■ **Provided data**:
►
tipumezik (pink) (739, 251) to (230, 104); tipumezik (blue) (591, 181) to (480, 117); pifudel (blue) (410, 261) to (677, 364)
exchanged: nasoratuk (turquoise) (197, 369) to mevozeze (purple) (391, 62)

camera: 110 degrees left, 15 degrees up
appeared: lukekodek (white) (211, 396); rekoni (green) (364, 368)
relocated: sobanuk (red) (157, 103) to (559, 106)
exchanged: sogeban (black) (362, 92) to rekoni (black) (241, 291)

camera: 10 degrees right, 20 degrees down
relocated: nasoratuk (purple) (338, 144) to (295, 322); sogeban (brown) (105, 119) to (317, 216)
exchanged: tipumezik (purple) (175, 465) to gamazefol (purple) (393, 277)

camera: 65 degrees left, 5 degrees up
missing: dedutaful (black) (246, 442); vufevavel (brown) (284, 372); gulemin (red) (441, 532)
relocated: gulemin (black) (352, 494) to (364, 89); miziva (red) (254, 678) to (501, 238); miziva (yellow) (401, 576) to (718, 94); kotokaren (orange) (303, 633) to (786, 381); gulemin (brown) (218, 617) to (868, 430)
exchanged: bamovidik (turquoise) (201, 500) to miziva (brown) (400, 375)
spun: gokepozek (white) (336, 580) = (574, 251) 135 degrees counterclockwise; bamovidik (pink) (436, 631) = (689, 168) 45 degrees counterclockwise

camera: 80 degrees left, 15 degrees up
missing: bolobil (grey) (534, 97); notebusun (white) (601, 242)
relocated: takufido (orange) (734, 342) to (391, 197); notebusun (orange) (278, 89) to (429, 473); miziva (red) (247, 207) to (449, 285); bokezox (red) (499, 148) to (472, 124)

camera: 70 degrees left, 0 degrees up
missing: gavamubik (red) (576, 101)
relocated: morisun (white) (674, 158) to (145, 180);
◄
■ **Your objective**:
Set down all of the records shown above once more, exactly.

■ **Response**:
tipumezik (pink) (739, 251) to (230, 104); tipumezik (blue) (591, 181) to (480, 117); pifudel (blue) (410, 261) to (677, 364)
exchanged: nasoratuk (turquoise) (197, 369) to mevozeze (purple) (391, 62)

camera: 110 degrees left, 15 degrees up
appeared: lukekodek (white) (211, 396); rekoni (green) (364, 368)
relocated: sobanuk (red) (157, 103) to (559, 106)
exchanged: sogeban (black) (362, 92) to rekoni (black) (241, 291)

camera: 10 degrees right, 20 degrees down
relocated: nasoratuk (purple) (338, 144) to (295, 322); sogeban (brown) (105, 119) to (317, 216)
exchanged: tipumezik (purple) (175, 465) to gamazefol (purple) (393, 277)

camera: 65 degrees left, 5 degrees up
missing: dedutaful (black) (246, 442); vufevavel (brown) (284, 372); gulemin (red) (441, 532)
relocated: gulemin (black) (352, 494) to (364, 89); miziva (red) (254, 678) to (501, 238); miziva (yellow) (401, 576) to (718, 94); kotokaren (orange) (303, 633) to (786, 381); gulemin (brown) (218, 617) to (868, 430)
exchanged: bamovidik (turquoise) (201, 500) to miziva (brown) (400, 375)
spun: gokepozek (white) (336, 580) = (574, 251) 135 degrees counterclockwise; bamovidik (pink) (436, 631) = (689, 168) 45 degrees counterclockwise

camera: 80 degrees left, 15 degrees up
missing: bolobil (grey) (534, 97); notebusun (white) (601, 242)
relocated: takufido (orange) (734, 342) to (391, 197); notebusun (orange) (278, 89) to (429, 473); miziva (red) (247, 207) to (449, 285); bokezox (red) (499, 148) to (472, 124)

camera: 70 degrees left, 0 degrees up
missing: gavamubik (red) (576, 101)
relocated: morisun (white) (674, 158) to (145, 180);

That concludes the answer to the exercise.